» Provided material:
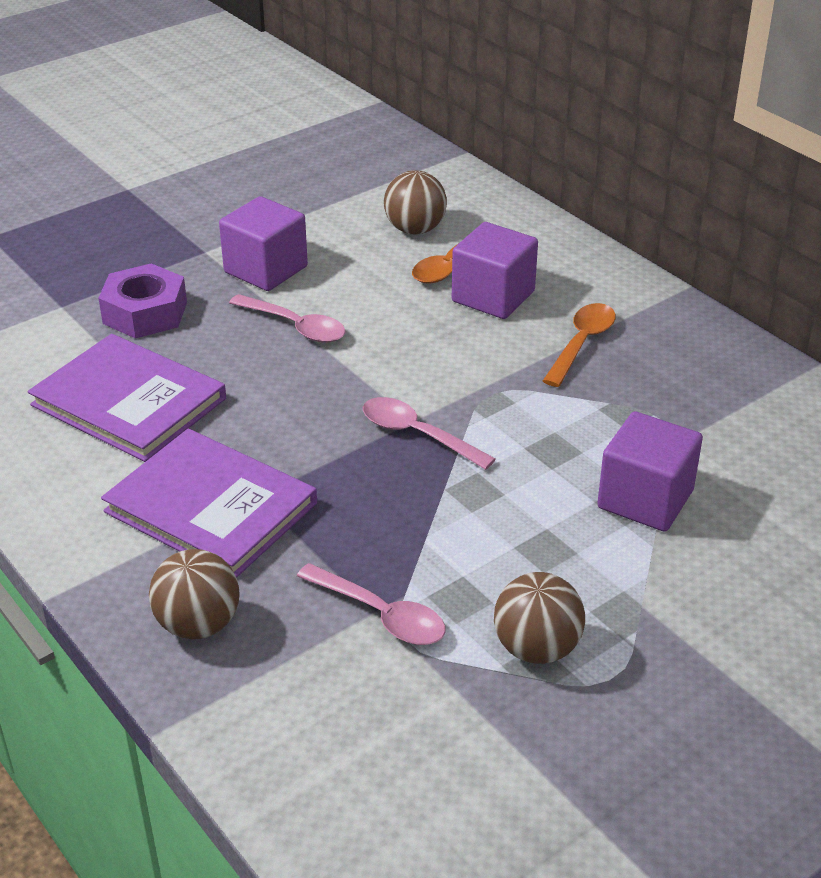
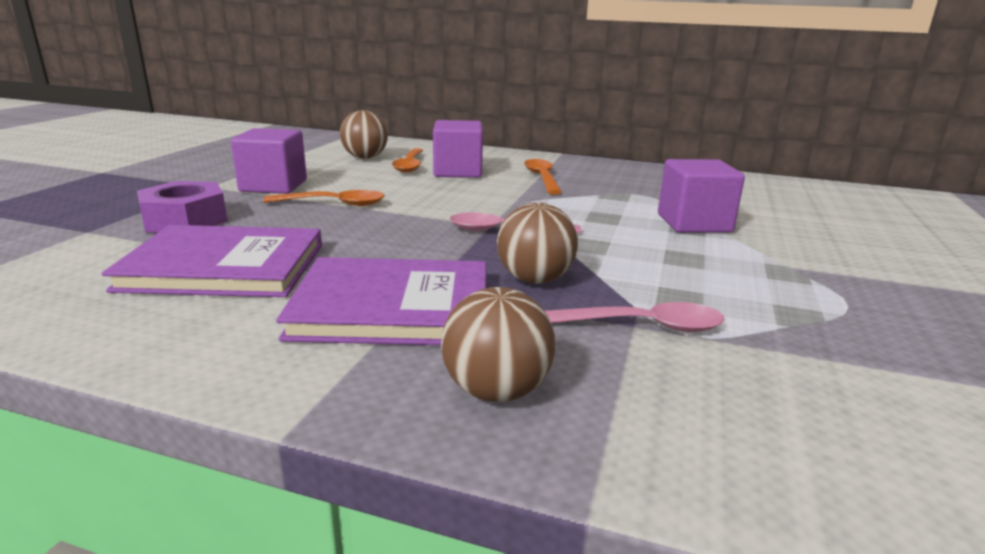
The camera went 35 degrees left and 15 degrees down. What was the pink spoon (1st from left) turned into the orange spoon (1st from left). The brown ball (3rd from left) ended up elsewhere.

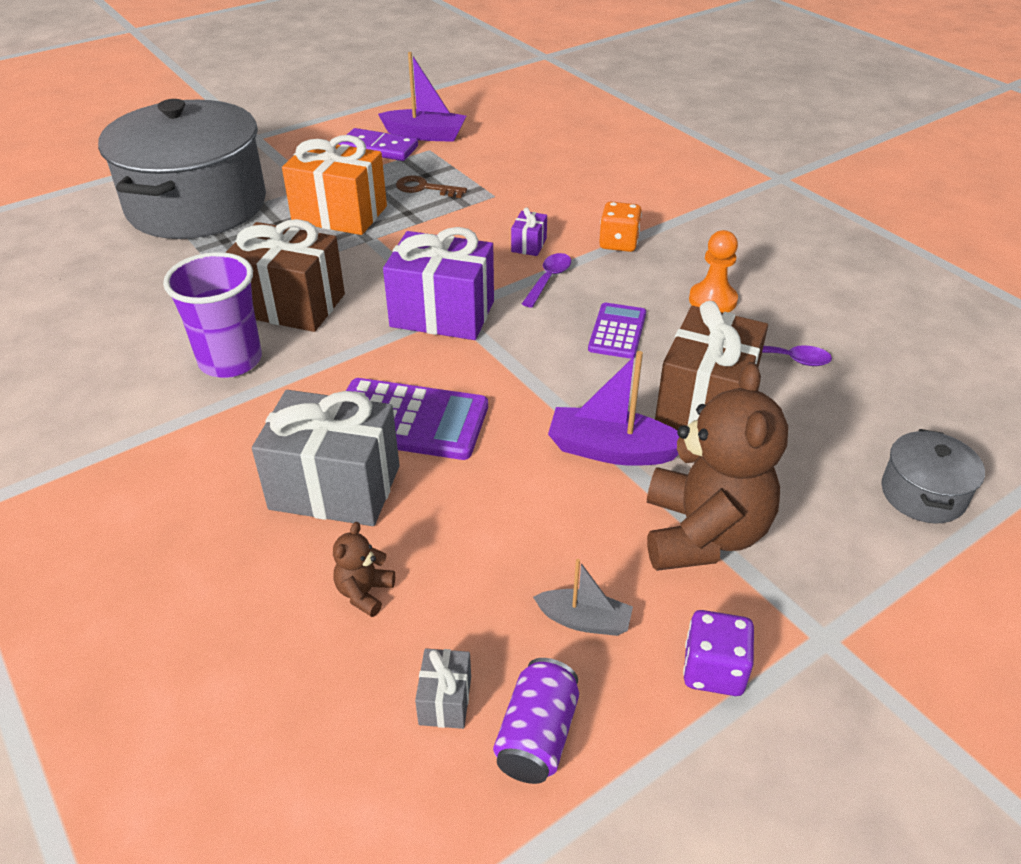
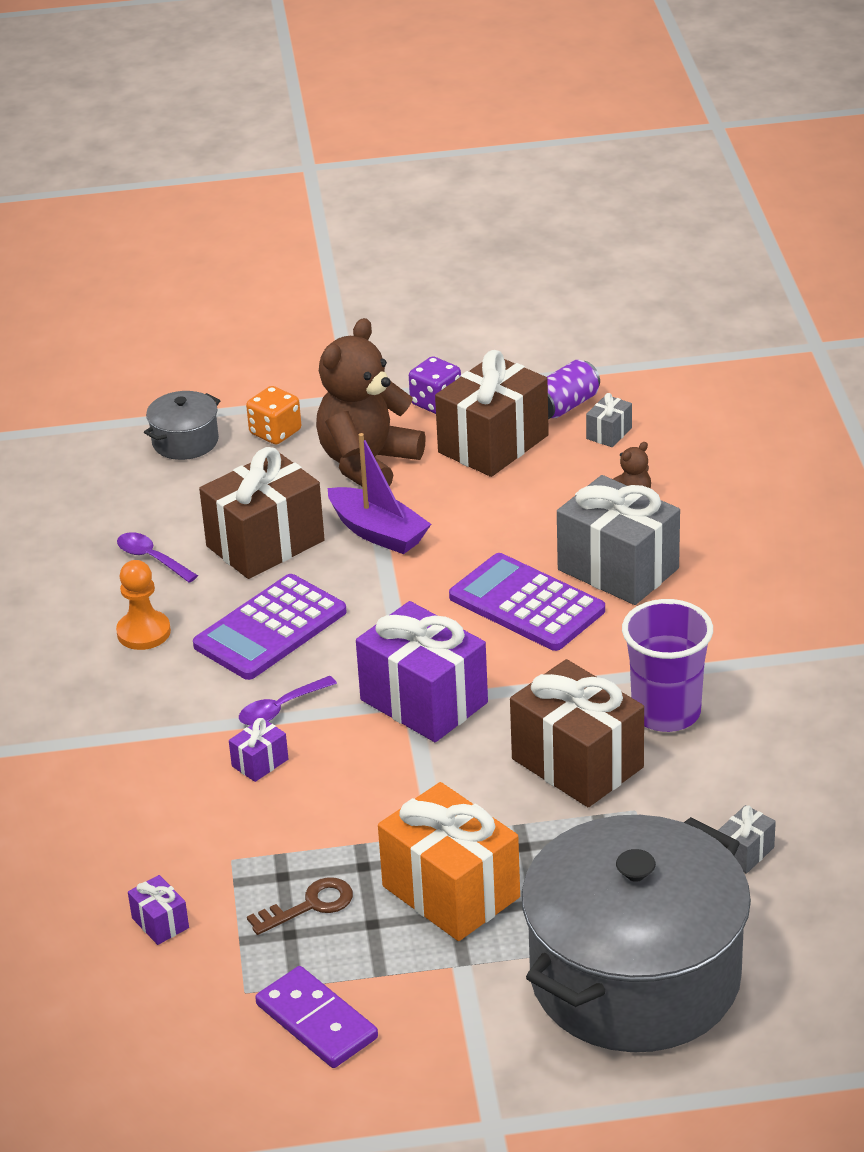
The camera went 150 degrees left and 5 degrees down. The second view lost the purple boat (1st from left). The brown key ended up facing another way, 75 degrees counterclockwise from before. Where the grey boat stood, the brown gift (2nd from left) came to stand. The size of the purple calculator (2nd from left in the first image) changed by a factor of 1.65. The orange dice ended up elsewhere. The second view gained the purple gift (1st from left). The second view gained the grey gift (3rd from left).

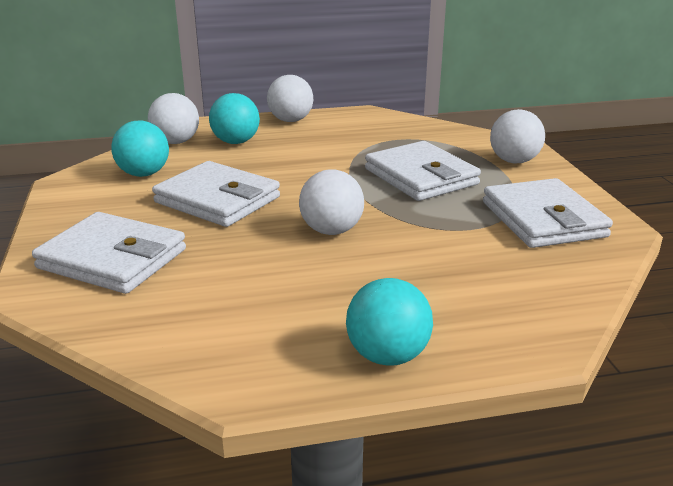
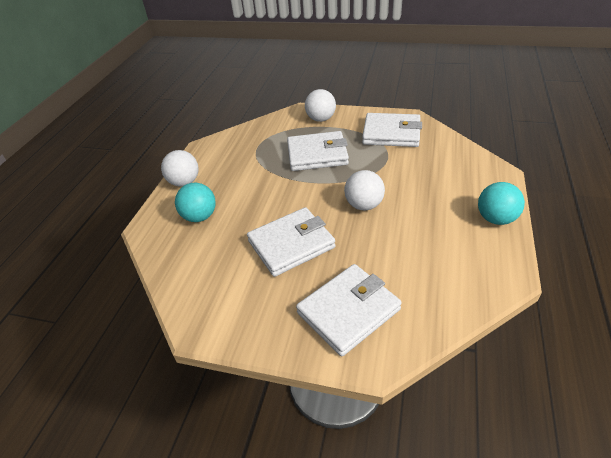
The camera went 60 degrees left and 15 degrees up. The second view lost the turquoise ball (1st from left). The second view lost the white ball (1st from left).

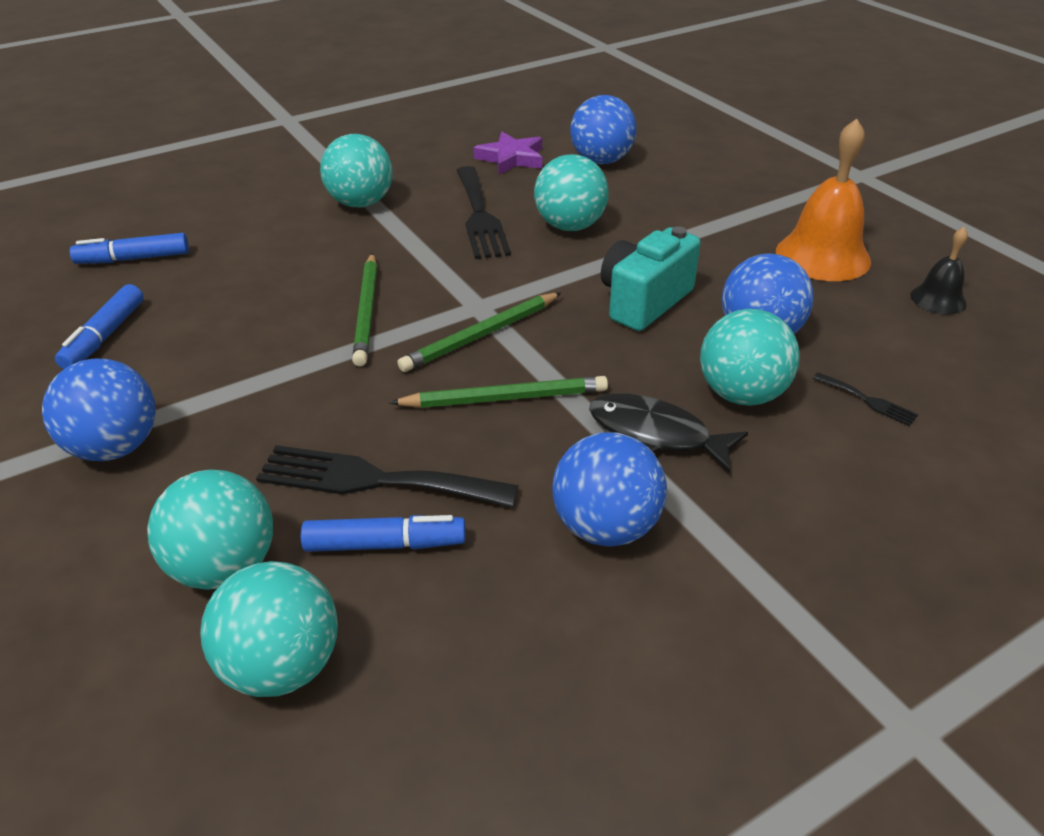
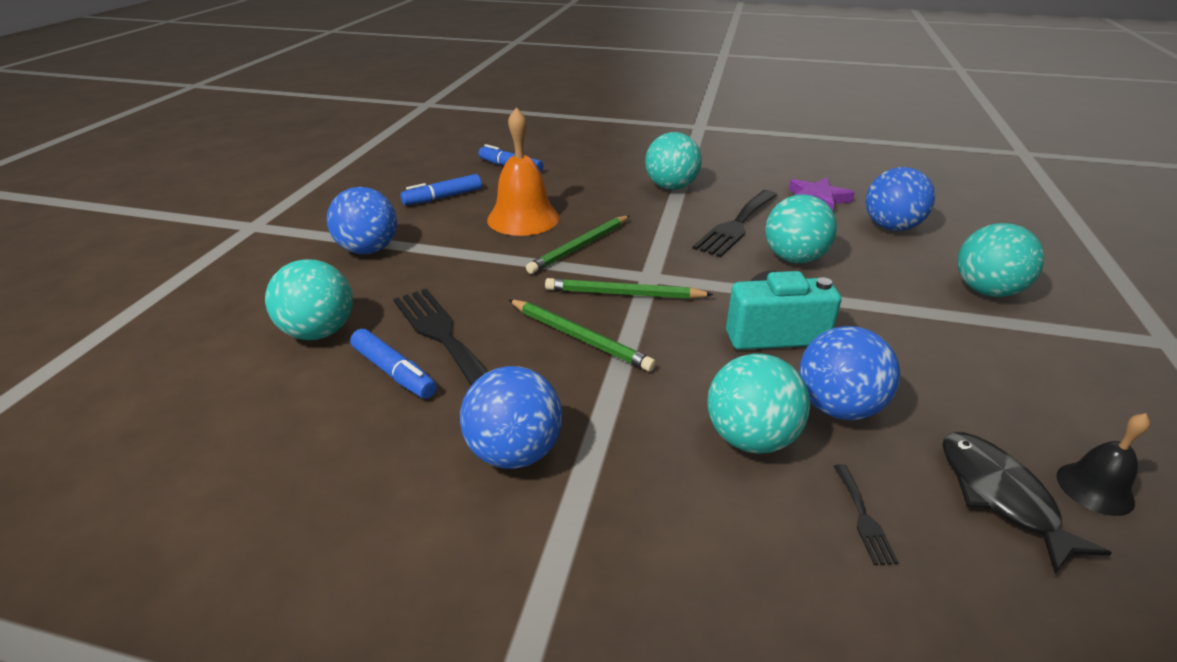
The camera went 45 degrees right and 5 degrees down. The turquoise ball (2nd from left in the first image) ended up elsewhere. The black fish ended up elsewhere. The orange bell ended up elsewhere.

» What the task asks:
Restate the listing word for word. Pictures do not belong in the copy.

» Output below:
The camera went 35 degrees left and 15 degrees down. What was the pink spoon (1st from left) turned into the orange spoon (1st from left). The brown ball (3rd from left) ended up elsewhere.

The camera went 150 degrees left and 5 degrees down. The second view lost the purple boat (1st from left). The brown key ended up facing another way, 75 degrees counterclockwise from before. Where the grey boat stood, the brown gift (2nd from left) came to stand. The size of the purple calculator (2nd from left in the first image) changed by a factor of 1.65. The orange dice ended up elsewhere. The second view gained the purple gift (1st from left). The second view gained the grey gift (3rd from left).

The camera went 60 degrees left and 15 degrees up. The second view lost the turquoise ball (1st from left). The second view lost the white ball (1st from left).

The camera went 45 degrees right and 5 degrees down. The turquoise ball (2nd from left in the first image) ended up elsewhere. The black fish ended up elsewhere. The orange bell ended up elsewhere.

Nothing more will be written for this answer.